* Description of the task *
Each line in the records below, from the one that contains "brown cactus: 13 -> 11" to the one that contains "white dumbbell: 7 -> 8", should be reproduced exactly, the first and last included.

* Records for this exercise *
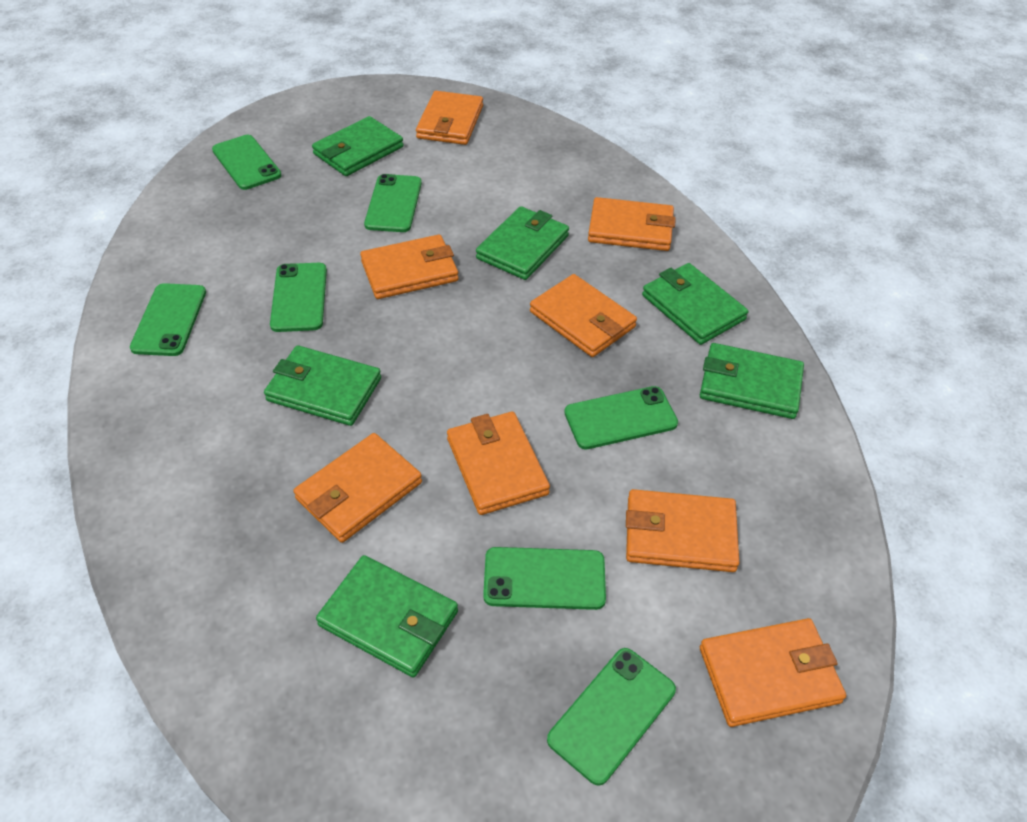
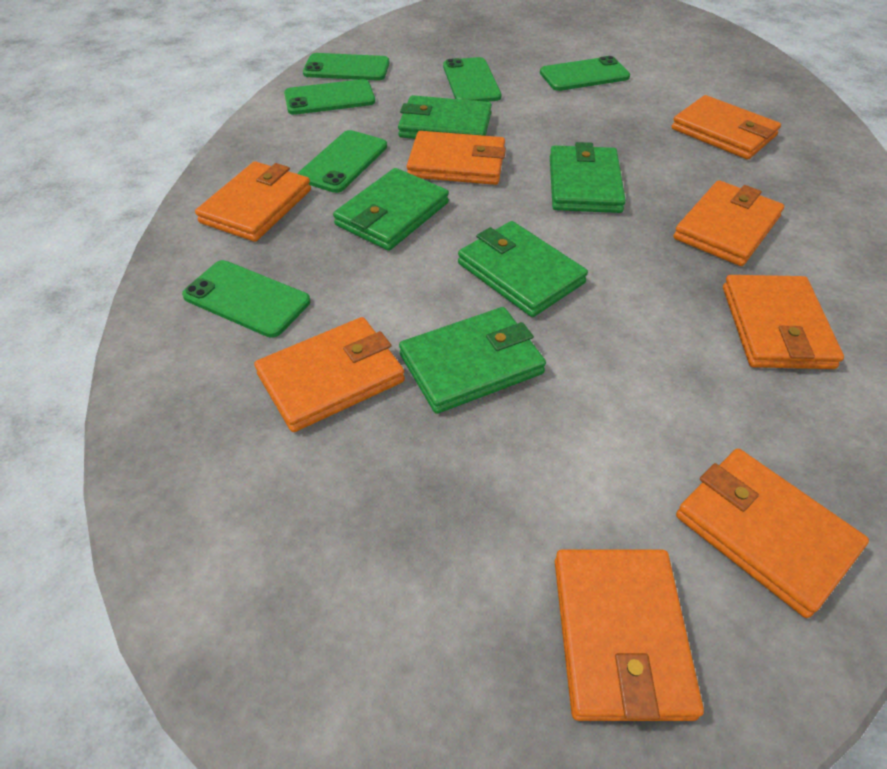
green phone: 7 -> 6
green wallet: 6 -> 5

--

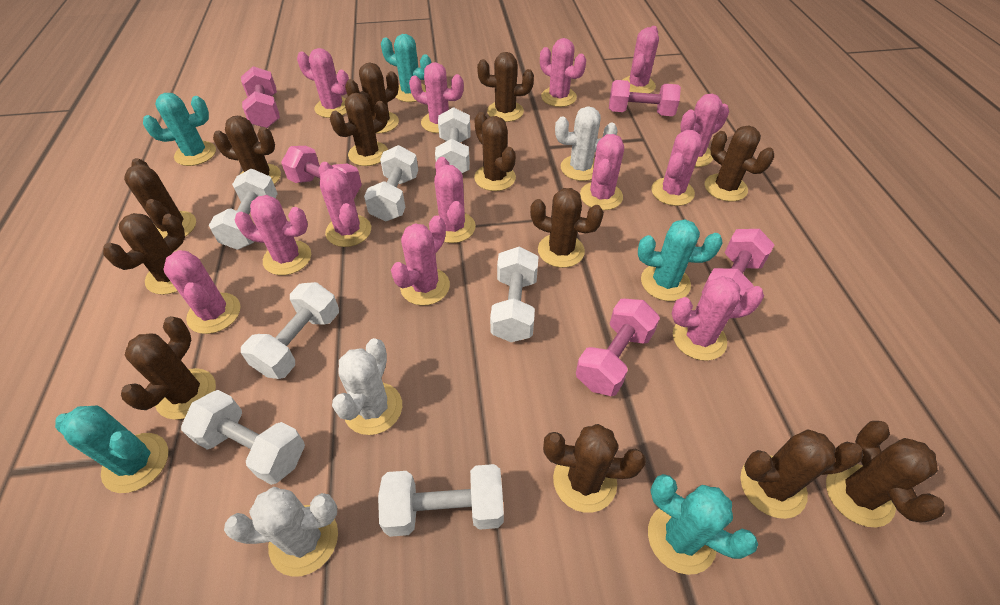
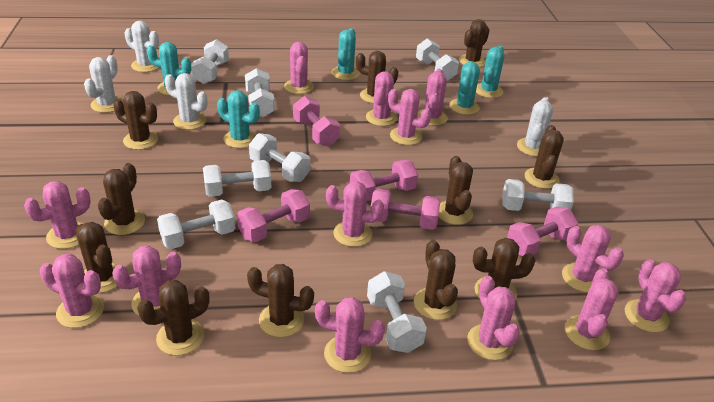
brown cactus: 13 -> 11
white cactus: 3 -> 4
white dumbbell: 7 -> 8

* * *

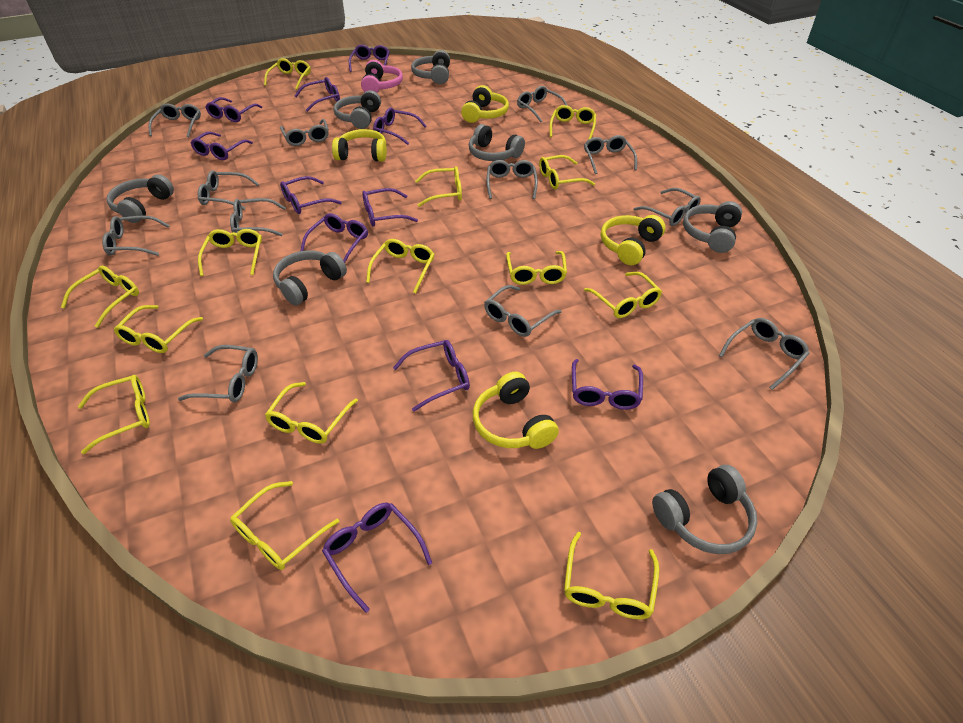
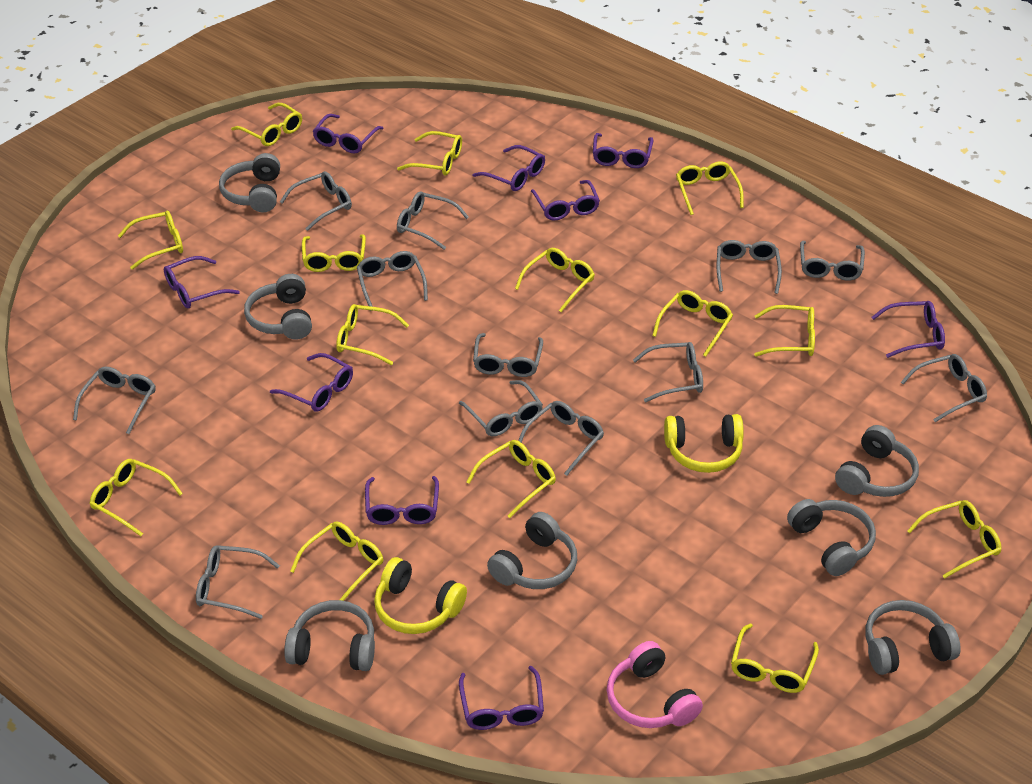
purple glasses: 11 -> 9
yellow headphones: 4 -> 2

* Solution to this problem *
brown cactus: 13 -> 11
white cactus: 3 -> 4
white dumbbell: 7 -> 8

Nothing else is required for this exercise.